DATA SUPPLIED section start

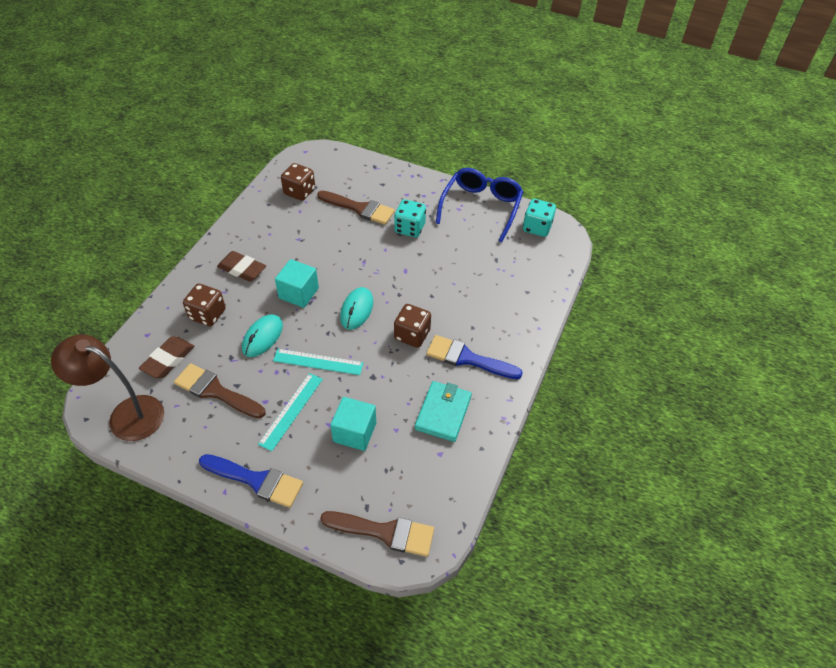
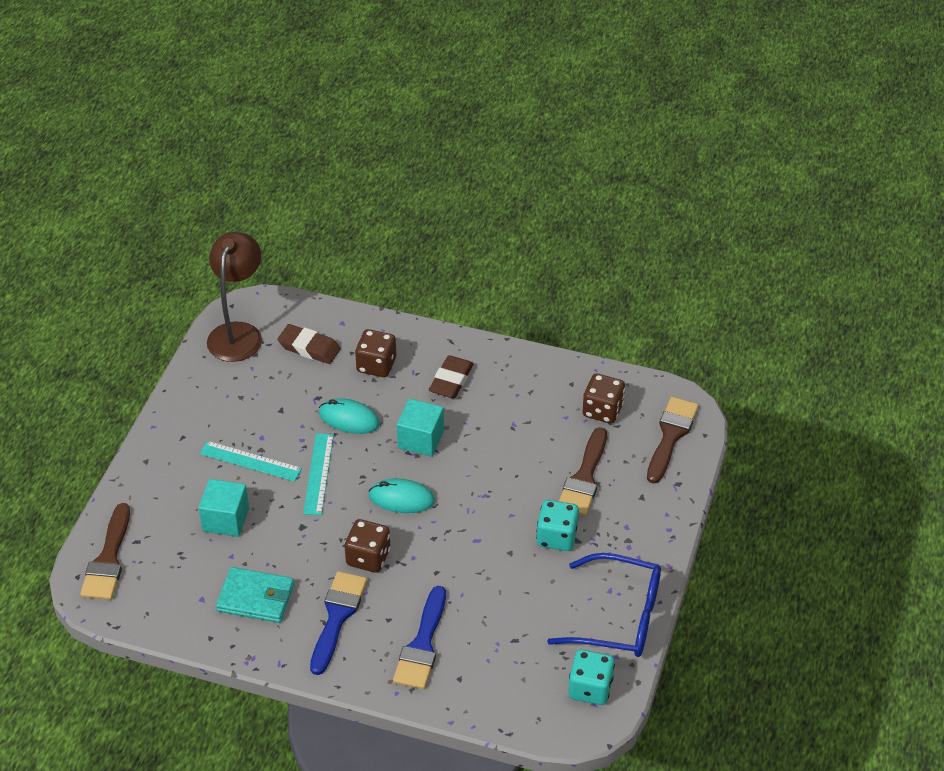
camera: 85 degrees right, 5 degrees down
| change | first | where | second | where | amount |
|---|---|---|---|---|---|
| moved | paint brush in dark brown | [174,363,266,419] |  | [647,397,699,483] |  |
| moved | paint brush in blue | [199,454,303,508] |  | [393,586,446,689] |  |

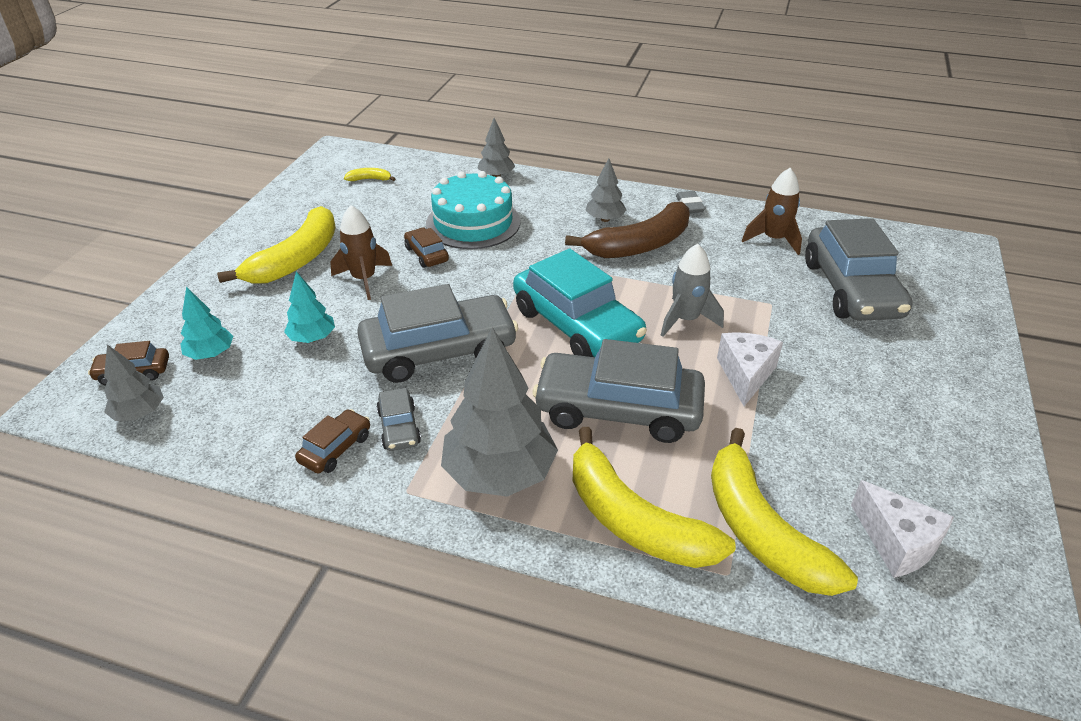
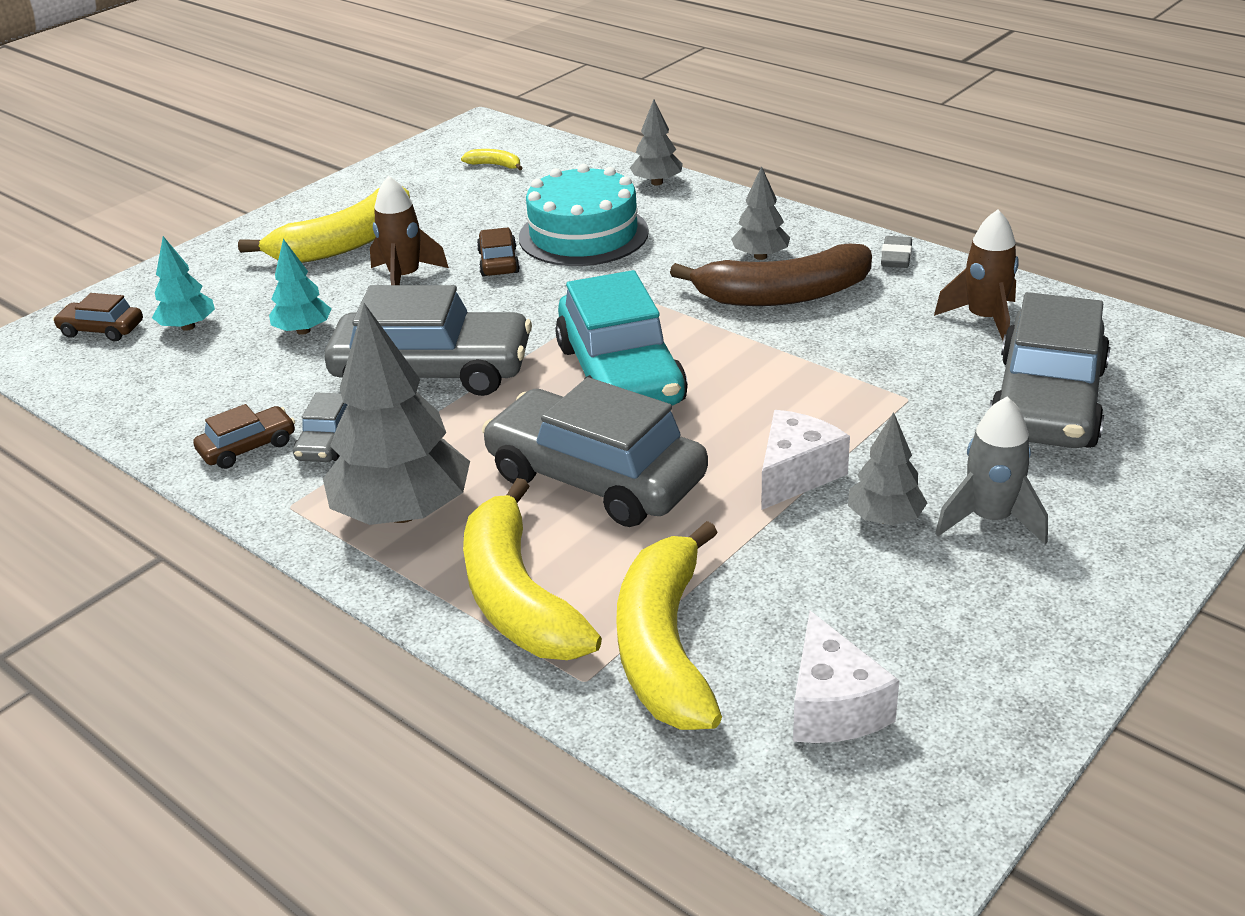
camera: 25 degrees right, 5 degrees down
| change | first | where | second | where | amount |
|---|---|---|---|---|---|
| moved | toy rocket in grey | [661,244,724,337] |  | [935,397,1048,544] |  |
| moved | tree in grey | [104,344,164,421] |  | [848,412,927,525] |  |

DATA SUPPLIED section end

Give every entry back unchanged, with no pictures.

camera: 85 degrees right, 5 degrees down
| change | first | where | second | where | amount |
|---|---|---|---|---|---|
| moved | paint brush in dark brown | [174,363,266,419] |  | [647,397,699,483] |  |
| moved | paint brush in blue | [199,454,303,508] |  | [393,586,446,689] |  |

camera: 25 degrees right, 5 degrees down
| change | first | where | second | where | amount |
|---|---|---|---|---|---|
| moved | toy rocket in grey | [661,244,724,337] |  | [935,397,1048,544] |  |
| moved | tree in grey | [104,344,164,421] |  | [848,412,927,525] |  |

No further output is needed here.